:: REQUIREMENT ::
Every record must be transcribed in its entirety, apart from the images, which are to be omitted.

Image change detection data

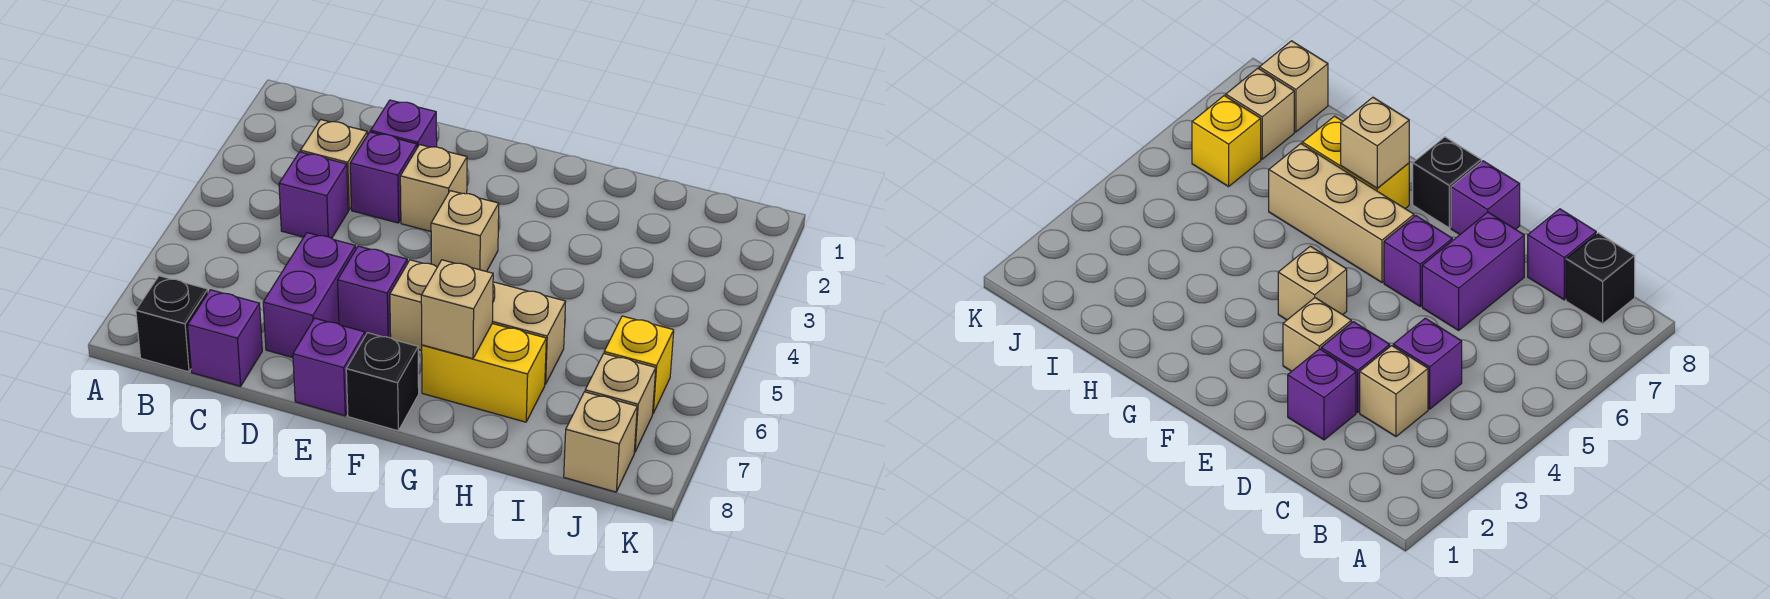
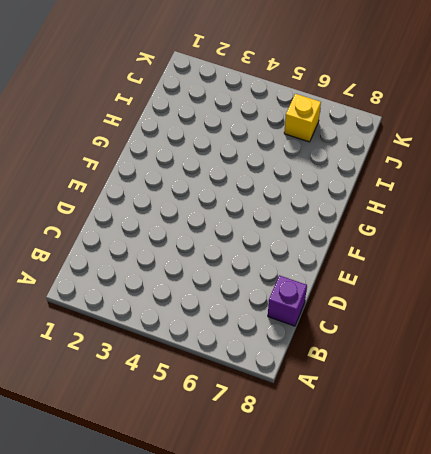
none -> black brick B8 level 1
none -> tan brick C3 level 1
none -> purple brick C4 level 1

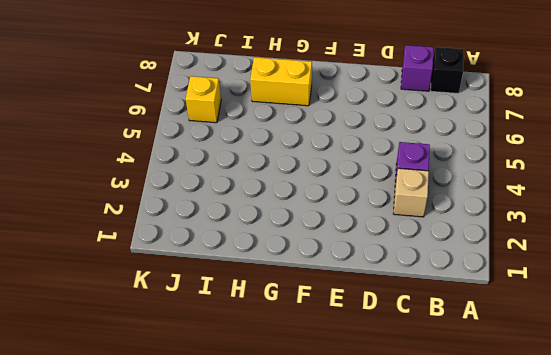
none -> purple brick D2 level 1
none -> purple brick D3 level 1
none -> purple brick D6:D7 level 1

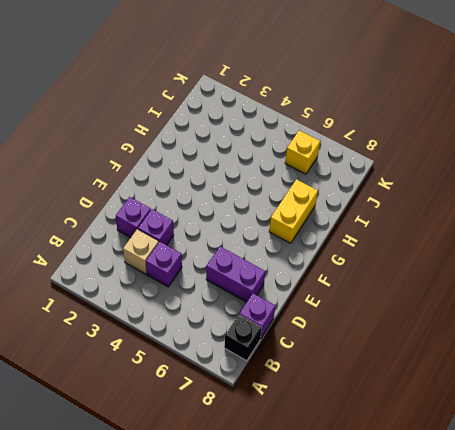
none -> tan brick E3 level 1
none -> purple brick E6 level 1
none -> purple brick E8 level 1

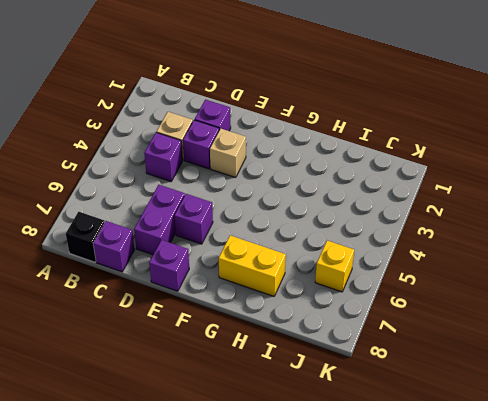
none -> tan brick F4 level 1
none -> tan brick F6:H6 level 1
none -> black brick F8 level 1

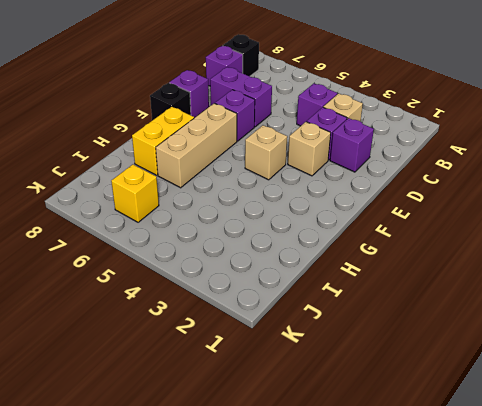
none -> tan brick J7 level 1
none -> tan brick J8 level 1
none -> tan brick G7 level 2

:: ANSWER FOR THE TASK ::
none -> black brick B8 level 1
none -> tan brick C3 level 1
none -> purple brick C4 level 1

none -> purple brick D2 level 1
none -> purple brick D3 level 1
none -> purple brick D6:D7 level 1

none -> tan brick E3 level 1
none -> purple brick E6 level 1
none -> purple brick E8 level 1

none -> tan brick F4 level 1
none -> tan brick F6:H6 level 1
none -> black brick F8 level 1

none -> tan brick J7 level 1
none -> tan brick J8 level 1
none -> tan brick G7 level 2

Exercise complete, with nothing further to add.